▶ INFORMATION SHOWN:

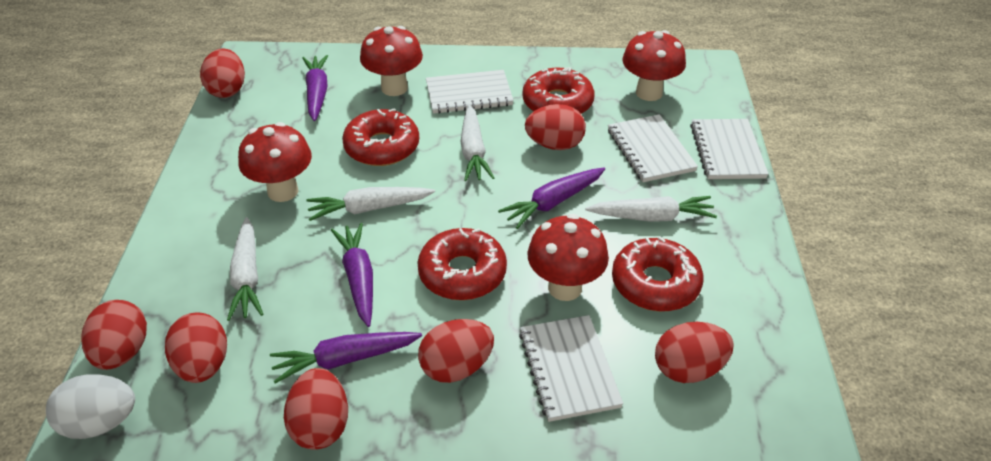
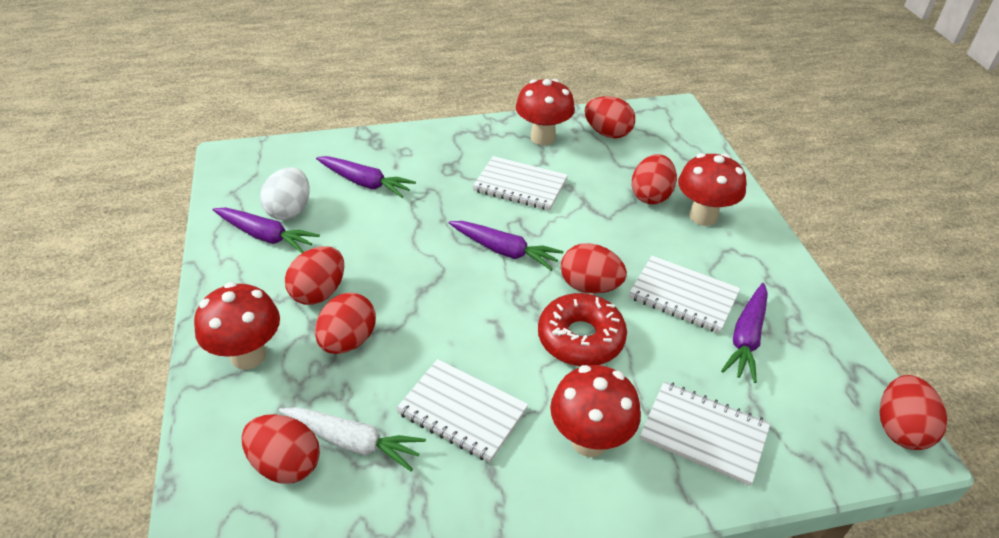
red donut: 4 -> 1
white carrot: 4 -> 1

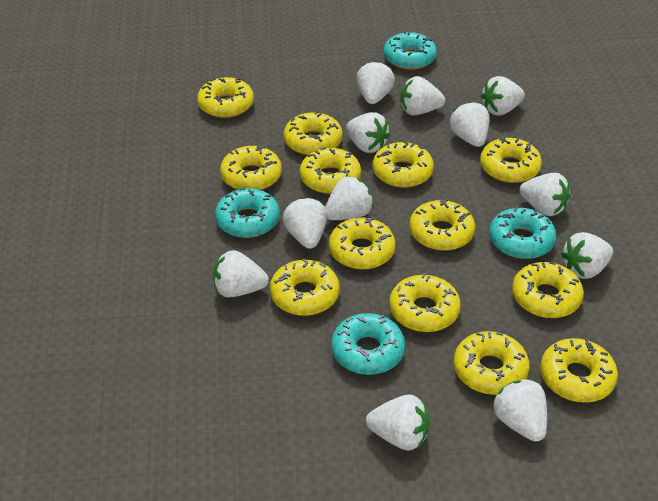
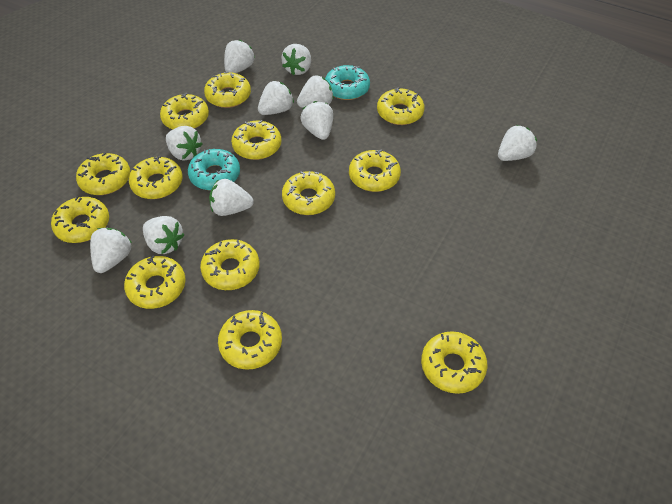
turquoise donut: 4 -> 2
white strawberry: 12 -> 10

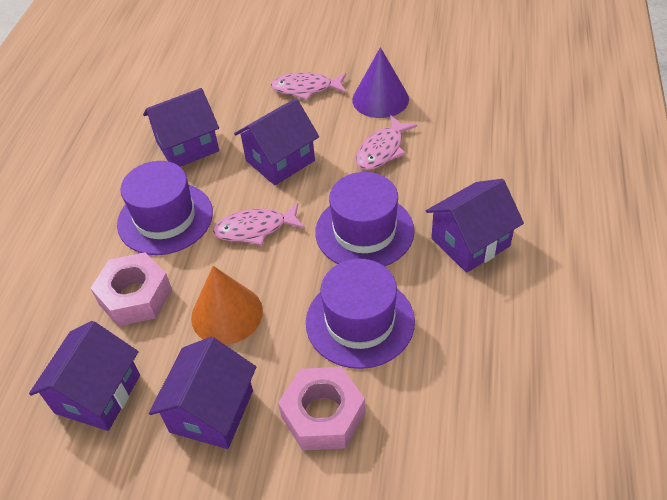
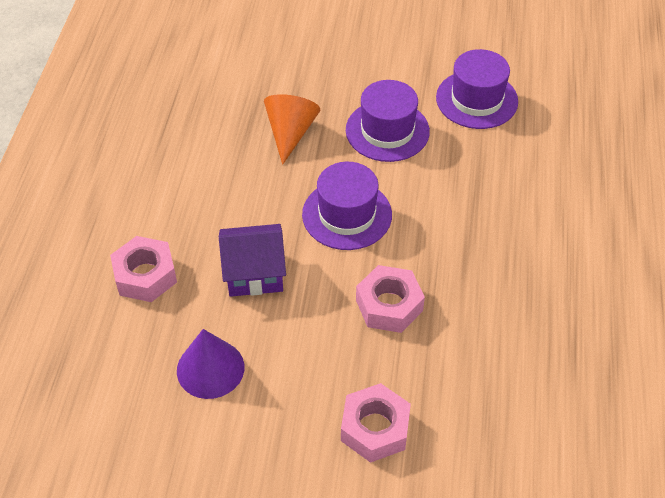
pink fish: 3 -> 0
pink nut: 2 -> 3
purple house: 5 -> 1

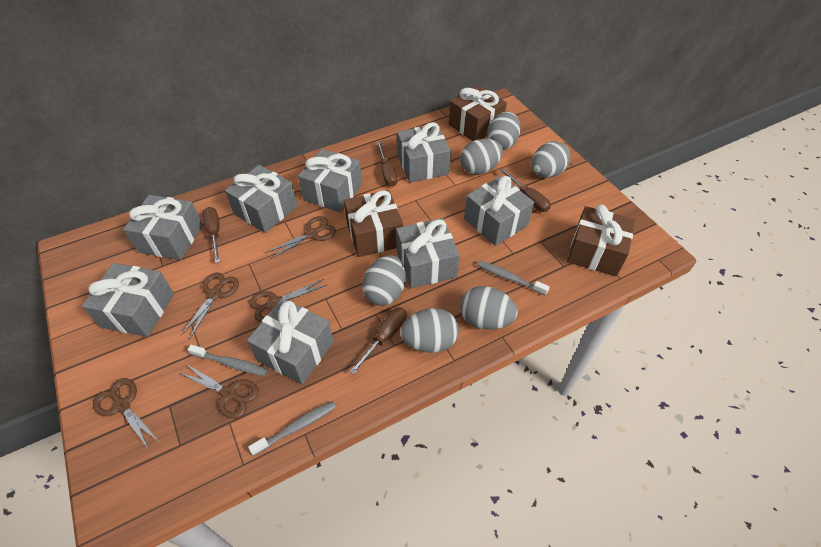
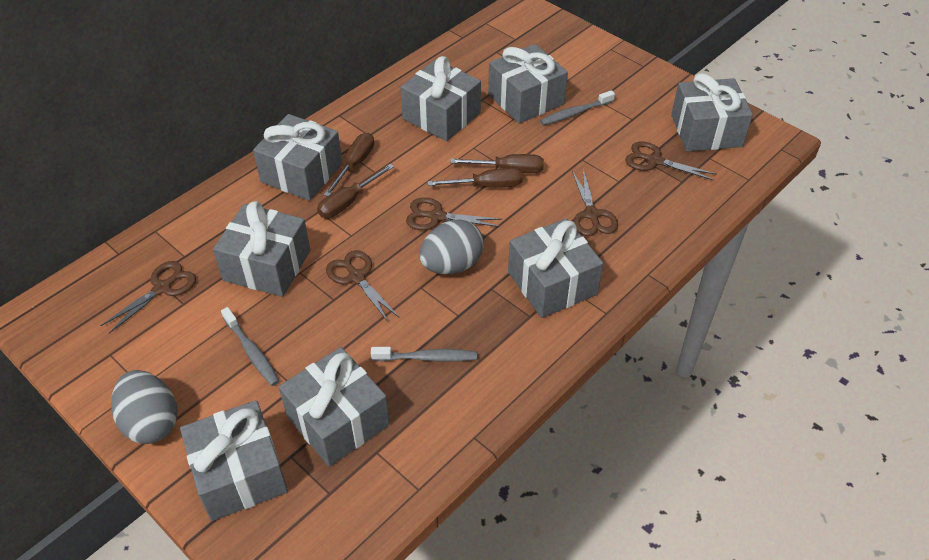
brown gift: 3 -> 0
grey egg: 6 -> 2

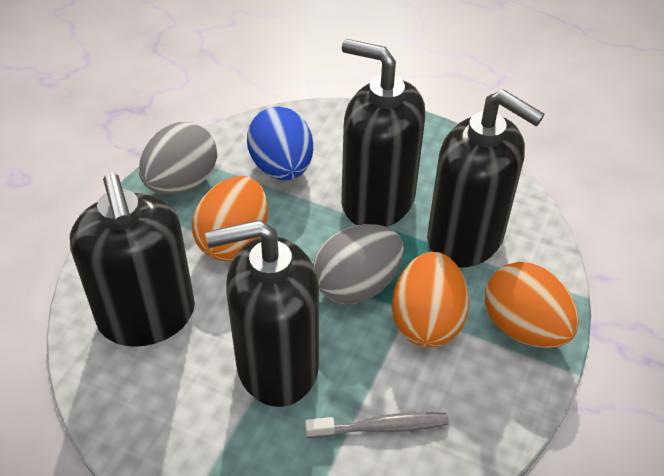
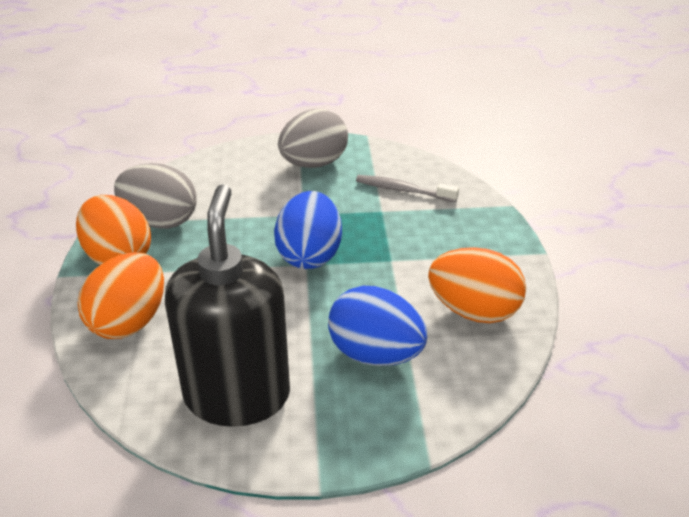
black soap dispenser: 4 -> 1
blue egg: 1 -> 2

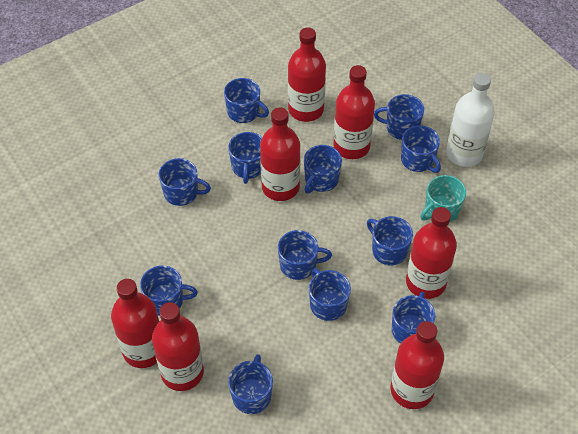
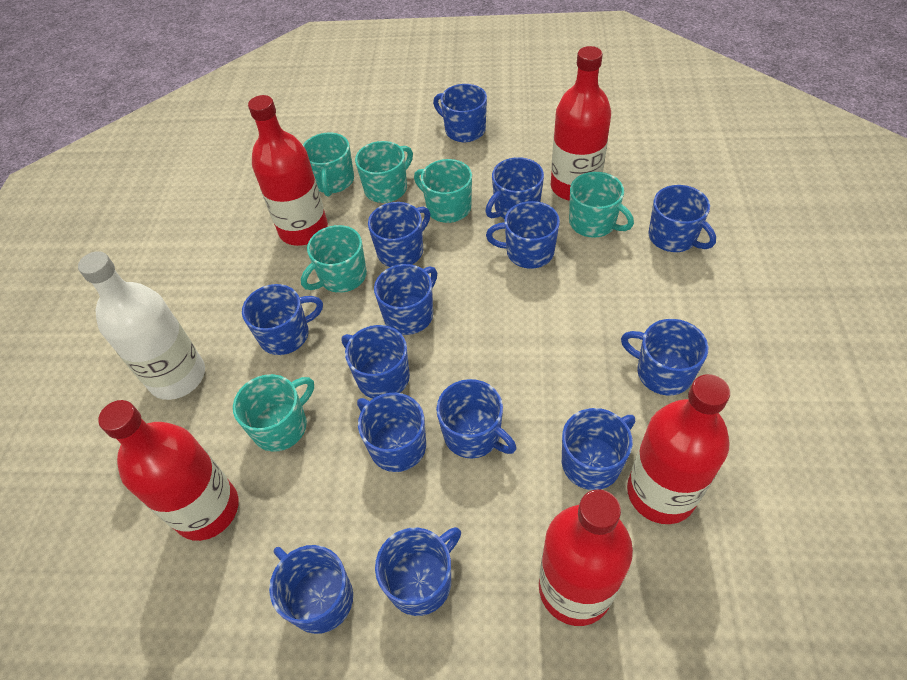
blue mug: 12 -> 14
red bottle: 7 -> 5
turquoise mug: 1 -> 6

▶ TASK TO CARRY OUT:
Please set down each line of the listing above word for word, skipping any pictures.

▶ WRITTEN RESPONSE:
red donut: 4 -> 1
white carrot: 4 -> 1

turquoise donut: 4 -> 2
white strawberry: 12 -> 10

pink fish: 3 -> 0
pink nut: 2 -> 3
purple house: 5 -> 1

brown gift: 3 -> 0
grey egg: 6 -> 2

black soap dispenser: 4 -> 1
blue egg: 1 -> 2

blue mug: 12 -> 14
red bottle: 7 -> 5
turquoise mug: 1 -> 6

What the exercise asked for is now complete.